● Aim of the task
Give back exactly the line containing "none -> yellow brick G6:G7 level 2" together with all the lines after it, ending at the final line below.

*** Data to examine ***

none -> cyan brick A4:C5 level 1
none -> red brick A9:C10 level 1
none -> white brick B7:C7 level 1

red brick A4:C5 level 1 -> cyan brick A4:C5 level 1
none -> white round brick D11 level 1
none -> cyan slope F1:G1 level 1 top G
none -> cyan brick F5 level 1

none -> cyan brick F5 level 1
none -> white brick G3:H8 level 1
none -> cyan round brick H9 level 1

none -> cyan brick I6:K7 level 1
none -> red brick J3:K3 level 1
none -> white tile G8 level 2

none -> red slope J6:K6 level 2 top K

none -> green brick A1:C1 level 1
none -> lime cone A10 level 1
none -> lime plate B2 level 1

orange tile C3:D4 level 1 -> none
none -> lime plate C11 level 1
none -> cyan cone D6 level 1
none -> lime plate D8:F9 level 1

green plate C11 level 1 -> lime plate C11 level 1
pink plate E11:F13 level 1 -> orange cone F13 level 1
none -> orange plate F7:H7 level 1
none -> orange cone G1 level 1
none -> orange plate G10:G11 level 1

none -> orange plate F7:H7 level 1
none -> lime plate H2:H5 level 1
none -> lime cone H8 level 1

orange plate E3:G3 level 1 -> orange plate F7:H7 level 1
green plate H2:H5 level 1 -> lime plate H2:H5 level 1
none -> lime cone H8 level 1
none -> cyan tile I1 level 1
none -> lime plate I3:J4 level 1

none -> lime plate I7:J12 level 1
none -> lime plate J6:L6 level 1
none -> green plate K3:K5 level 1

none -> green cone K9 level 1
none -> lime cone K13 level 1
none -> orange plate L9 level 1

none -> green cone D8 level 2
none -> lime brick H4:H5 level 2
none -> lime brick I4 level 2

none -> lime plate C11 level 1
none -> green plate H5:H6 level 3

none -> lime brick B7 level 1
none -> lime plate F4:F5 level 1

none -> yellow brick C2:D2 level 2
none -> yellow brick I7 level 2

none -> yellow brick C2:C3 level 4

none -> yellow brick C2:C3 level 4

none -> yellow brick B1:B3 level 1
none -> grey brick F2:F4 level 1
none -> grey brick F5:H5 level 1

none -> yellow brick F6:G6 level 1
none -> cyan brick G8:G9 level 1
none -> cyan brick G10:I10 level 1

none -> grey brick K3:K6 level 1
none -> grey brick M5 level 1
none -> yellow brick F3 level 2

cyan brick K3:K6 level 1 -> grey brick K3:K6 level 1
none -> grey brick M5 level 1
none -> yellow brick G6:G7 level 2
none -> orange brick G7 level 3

*** End of Data to examine ***

● Task result
none -> yellow brick G6:G7 level 2
none -> orange brick G7 level 3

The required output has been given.